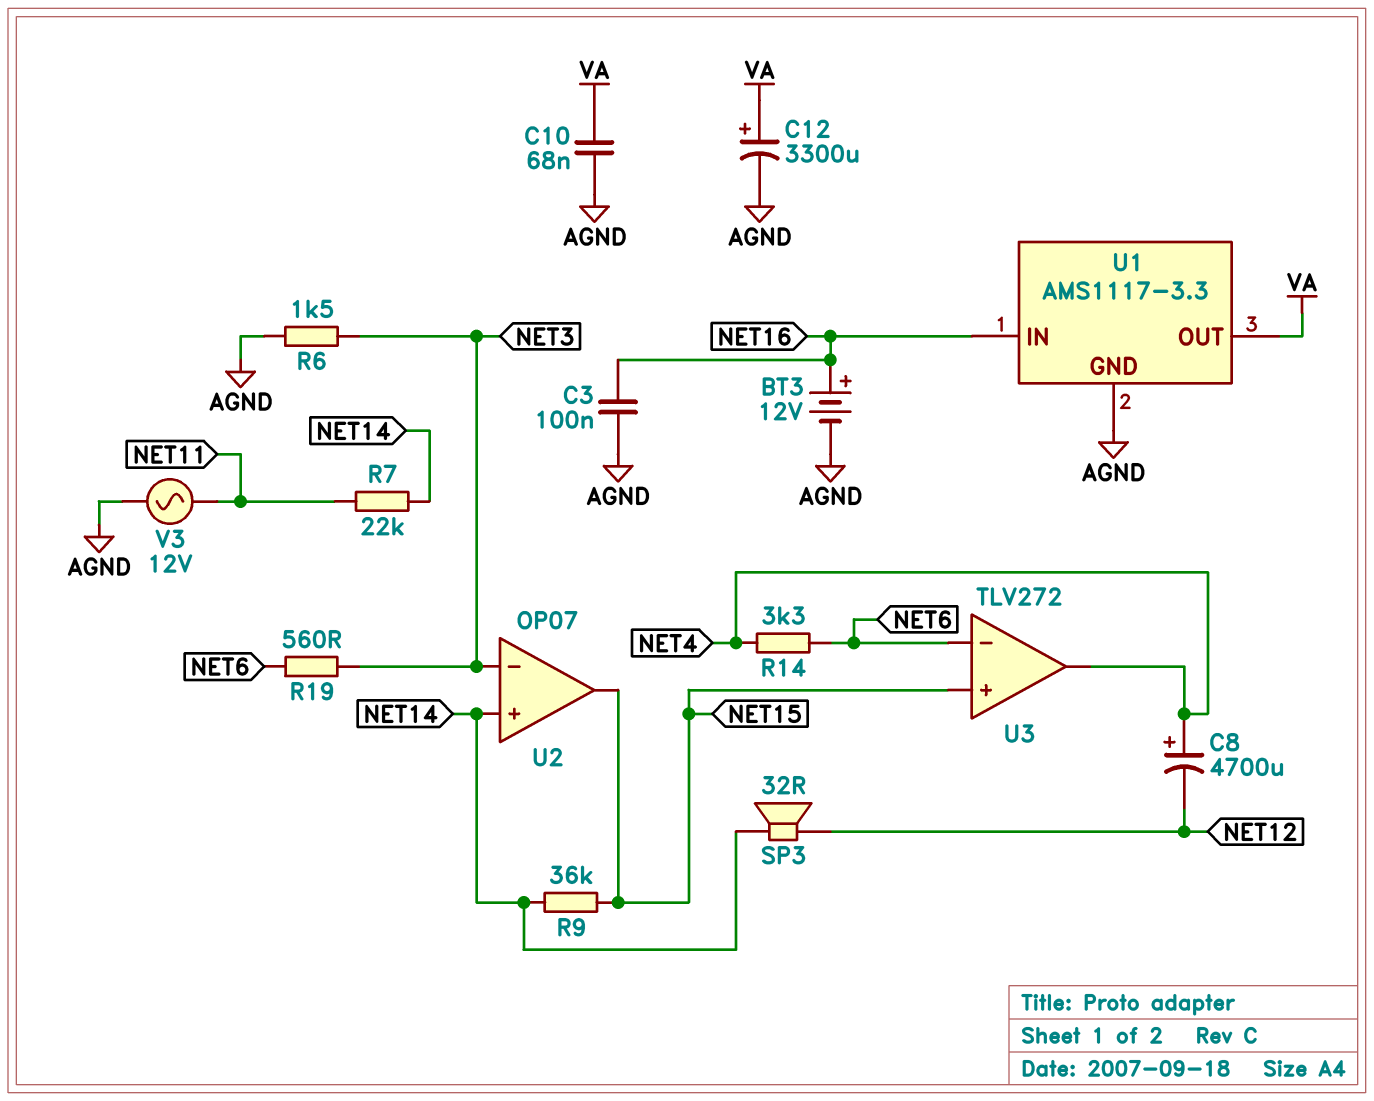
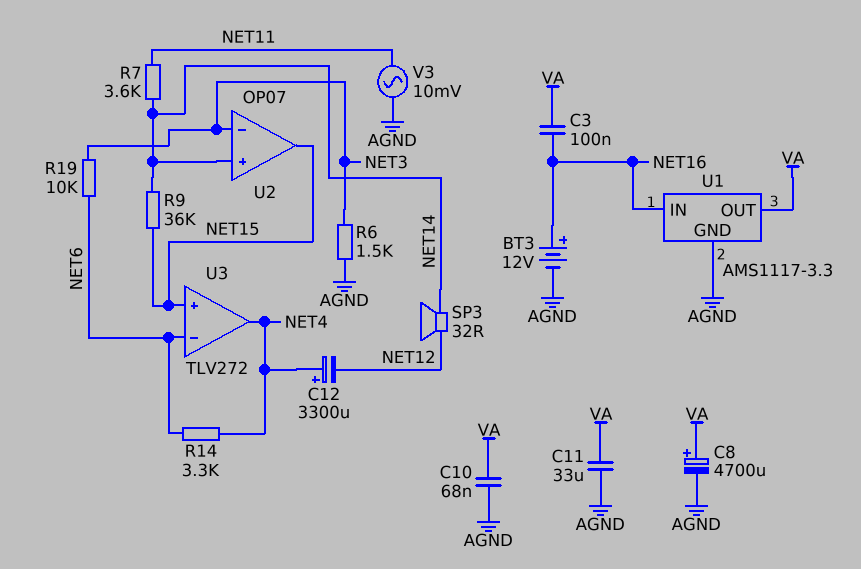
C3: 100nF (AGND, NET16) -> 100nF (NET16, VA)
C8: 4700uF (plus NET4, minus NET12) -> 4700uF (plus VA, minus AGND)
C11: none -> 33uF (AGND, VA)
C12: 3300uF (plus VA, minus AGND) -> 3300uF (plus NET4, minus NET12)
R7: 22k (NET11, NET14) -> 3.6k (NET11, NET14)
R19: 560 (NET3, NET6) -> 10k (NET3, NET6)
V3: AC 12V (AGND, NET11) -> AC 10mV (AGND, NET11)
* * *
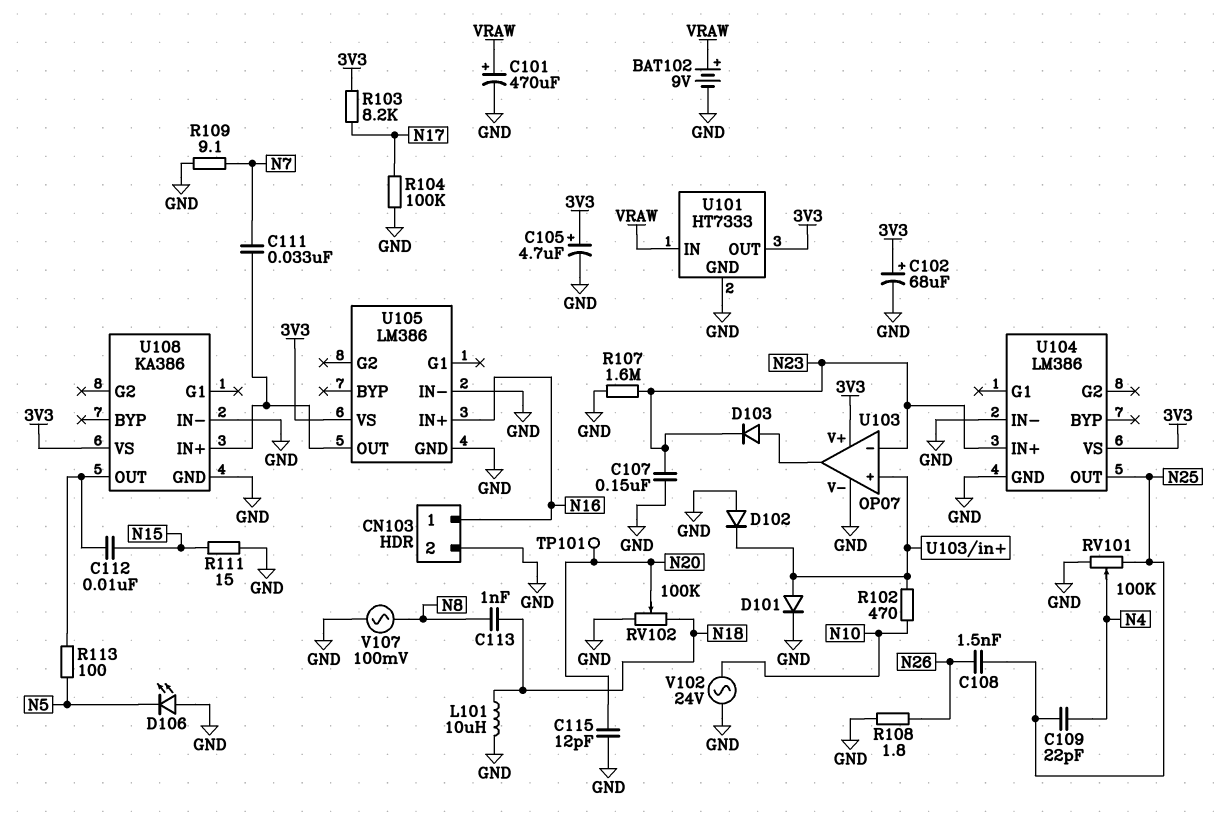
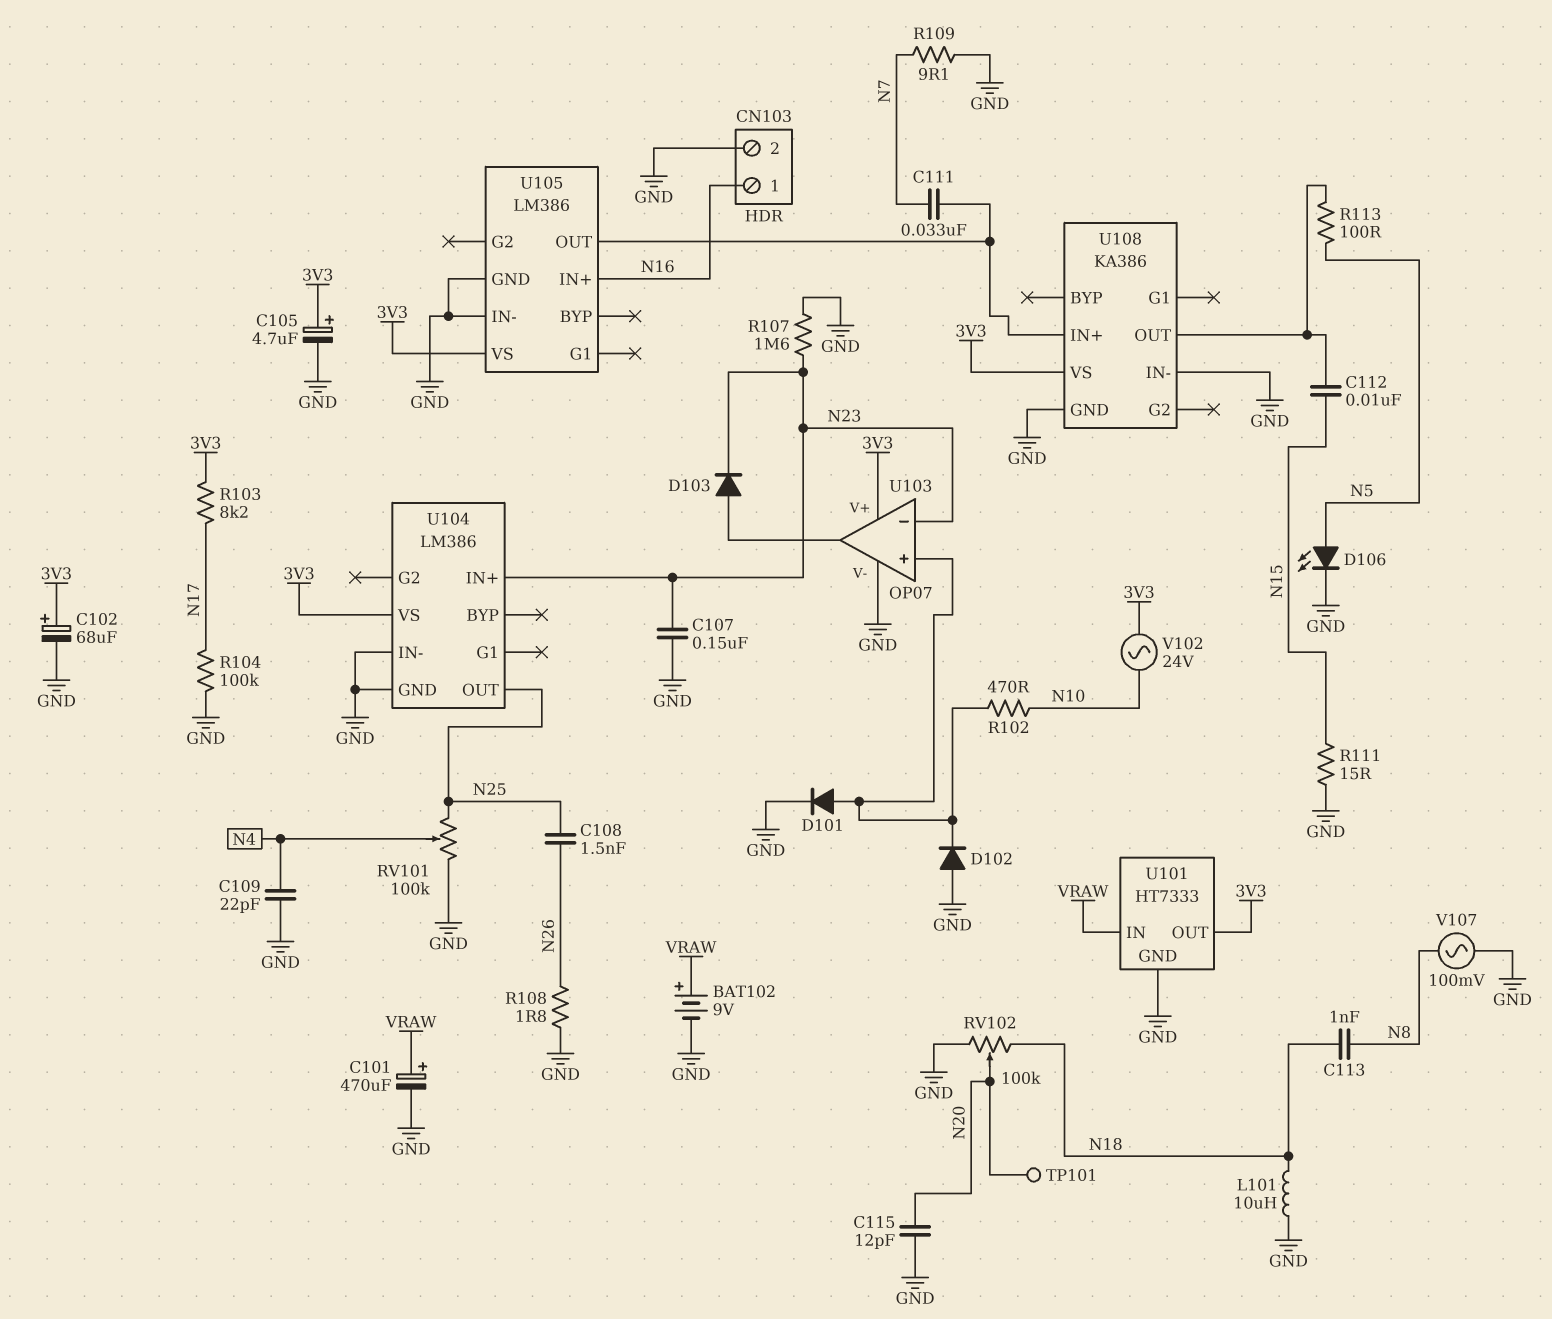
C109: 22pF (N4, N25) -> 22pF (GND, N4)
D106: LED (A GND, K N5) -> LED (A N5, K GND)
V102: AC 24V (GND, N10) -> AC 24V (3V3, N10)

### WORK INSTRUCTION
Only a number is expected in reply: how many lines of the entries hold the word "plus"?

### WRITTEN REPLY
2